SET TASK: Copy out every line of the records below, character for character, leaving nothing out.

= = =

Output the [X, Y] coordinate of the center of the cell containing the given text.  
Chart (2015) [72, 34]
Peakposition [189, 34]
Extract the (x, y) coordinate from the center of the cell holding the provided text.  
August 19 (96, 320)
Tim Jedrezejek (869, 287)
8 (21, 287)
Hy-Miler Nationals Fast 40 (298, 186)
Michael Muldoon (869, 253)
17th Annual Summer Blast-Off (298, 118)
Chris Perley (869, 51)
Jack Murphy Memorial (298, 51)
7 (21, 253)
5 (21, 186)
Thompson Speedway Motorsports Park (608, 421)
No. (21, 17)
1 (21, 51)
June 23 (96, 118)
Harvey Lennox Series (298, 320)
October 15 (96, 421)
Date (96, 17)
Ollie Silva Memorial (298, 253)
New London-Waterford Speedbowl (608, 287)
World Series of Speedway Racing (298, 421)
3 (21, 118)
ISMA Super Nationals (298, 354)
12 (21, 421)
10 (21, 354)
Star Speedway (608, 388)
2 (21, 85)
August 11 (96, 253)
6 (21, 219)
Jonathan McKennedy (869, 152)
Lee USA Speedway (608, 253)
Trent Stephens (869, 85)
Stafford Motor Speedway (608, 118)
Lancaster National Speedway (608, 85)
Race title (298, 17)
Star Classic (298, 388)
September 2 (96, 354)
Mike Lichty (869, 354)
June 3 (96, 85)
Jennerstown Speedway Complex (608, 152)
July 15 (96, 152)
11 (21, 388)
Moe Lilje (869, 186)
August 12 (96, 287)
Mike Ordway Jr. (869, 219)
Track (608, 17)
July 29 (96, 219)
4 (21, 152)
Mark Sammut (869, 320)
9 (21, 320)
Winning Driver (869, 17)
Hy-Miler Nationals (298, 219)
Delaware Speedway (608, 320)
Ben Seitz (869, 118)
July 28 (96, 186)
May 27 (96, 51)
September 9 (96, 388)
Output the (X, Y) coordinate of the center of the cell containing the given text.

= = =

FINISHED EXERCISE:
Output the [X, Y] coordinate of the center of the cell containing the given text.  
Chart (2015) [72, 34]
Peakposition [189, 34]
Extract the (x, y) coordinate from the center of the cell holding the provided text.  
August 19 (96, 320)
Tim Jedrezejek (869, 287)
8 (21, 287)
Hy-Miler Nationals Fast 40 (298, 186)
Michael Muldoon (869, 253)
17th Annual Summer Blast-Off (298, 118)
Chris Perley (869, 51)
Jack Murphy Memorial (298, 51)
7 (21, 253)
5 (21, 186)
Thompson Speedway Motorsports Park (608, 421)
No. (21, 17)
1 (21, 51)
June 23 (96, 118)
Harvey Lennox Series (298, 320)
October 15 (96, 421)
Date (96, 17)
Ollie Silva Memorial (298, 253)
New London-Waterford Speedbowl (608, 287)
World Series of Speedway Racing (298, 421)
3 (21, 118)
ISMA Super Nationals (298, 354)
12 (21, 421)
10 (21, 354)
Star Speedway (608, 388)
2 (21, 85)
August 11 (96, 253)
6 (21, 219)
Jonathan McKennedy (869, 152)
Lee USA Speedway (608, 253)
Trent Stephens (869, 85)
Stafford Motor Speedway (608, 118)
Lancaster National Speedway (608, 85)
Race title (298, 17)
Star Classic (298, 388)
September 2 (96, 354)
Mike Lichty (869, 354)
June 3 (96, 85)
Jennerstown Speedway Complex (608, 152)
July 15 (96, 152)
11 (21, 388)
Moe Lilje (869, 186)
August 12 (96, 287)
Mike Ordway Jr. (869, 219)
Track (608, 17)
July 29 (96, 219)
4 (21, 152)
Mark Sammut (869, 320)
9 (21, 320)
Winning Driver (869, 17)
Hy-Miler Nationals (298, 219)
Delaware Speedway (608, 320)
Ben Seitz (869, 118)
July 28 (96, 186)
May 27 (96, 51)
September 9 (96, 388)
Output the (X, Y) coordinate of the center of the cell containing the given text.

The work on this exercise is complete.